WORK REQUEST: The answer is to be an exact copy of the lines below running from the line with "blue line: moved 8 px left" down to the line with "orange triangle: rotated", both ends included, and nothing more.

DATA SECTION:
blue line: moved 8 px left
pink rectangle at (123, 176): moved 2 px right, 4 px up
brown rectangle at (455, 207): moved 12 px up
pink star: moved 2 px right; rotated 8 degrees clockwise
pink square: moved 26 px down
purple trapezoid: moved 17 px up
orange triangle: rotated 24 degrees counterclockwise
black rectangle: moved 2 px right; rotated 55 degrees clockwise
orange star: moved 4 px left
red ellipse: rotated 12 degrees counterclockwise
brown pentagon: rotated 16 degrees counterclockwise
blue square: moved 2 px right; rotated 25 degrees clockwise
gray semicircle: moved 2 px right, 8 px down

...

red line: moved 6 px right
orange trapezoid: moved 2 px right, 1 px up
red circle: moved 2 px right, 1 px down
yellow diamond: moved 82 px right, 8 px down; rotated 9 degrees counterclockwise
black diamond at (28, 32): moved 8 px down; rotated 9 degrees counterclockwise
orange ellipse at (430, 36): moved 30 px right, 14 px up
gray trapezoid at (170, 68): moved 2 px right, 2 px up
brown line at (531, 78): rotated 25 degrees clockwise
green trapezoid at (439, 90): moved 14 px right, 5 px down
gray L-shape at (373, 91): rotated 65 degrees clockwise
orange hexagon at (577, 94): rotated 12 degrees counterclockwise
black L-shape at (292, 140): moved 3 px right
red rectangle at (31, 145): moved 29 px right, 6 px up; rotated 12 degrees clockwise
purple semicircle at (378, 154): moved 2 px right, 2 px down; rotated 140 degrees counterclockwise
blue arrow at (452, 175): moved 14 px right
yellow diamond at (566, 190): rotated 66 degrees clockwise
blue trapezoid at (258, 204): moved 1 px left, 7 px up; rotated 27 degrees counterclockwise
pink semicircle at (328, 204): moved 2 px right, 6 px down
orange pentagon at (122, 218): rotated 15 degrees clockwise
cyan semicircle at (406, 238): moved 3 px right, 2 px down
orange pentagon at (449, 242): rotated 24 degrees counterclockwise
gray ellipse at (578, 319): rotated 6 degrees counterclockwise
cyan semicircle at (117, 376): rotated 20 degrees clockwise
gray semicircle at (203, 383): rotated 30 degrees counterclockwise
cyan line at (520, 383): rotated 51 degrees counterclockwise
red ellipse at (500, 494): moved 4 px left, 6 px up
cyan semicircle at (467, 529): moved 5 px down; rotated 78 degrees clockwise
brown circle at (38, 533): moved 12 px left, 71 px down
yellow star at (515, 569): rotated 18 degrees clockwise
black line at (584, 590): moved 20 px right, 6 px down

COMPLETED EXERCISE:
blue line: moved 8 px left
pink rectangle at (123, 176): moved 2 px right, 4 px up
brown rectangle at (455, 207): moved 12 px up
pink star: moved 2 px right; rotated 8 degrees clockwise
pink square: moved 26 px down
purple trapezoid: moved 17 px up
orange triangle: rotated 24 degrees counterclockwise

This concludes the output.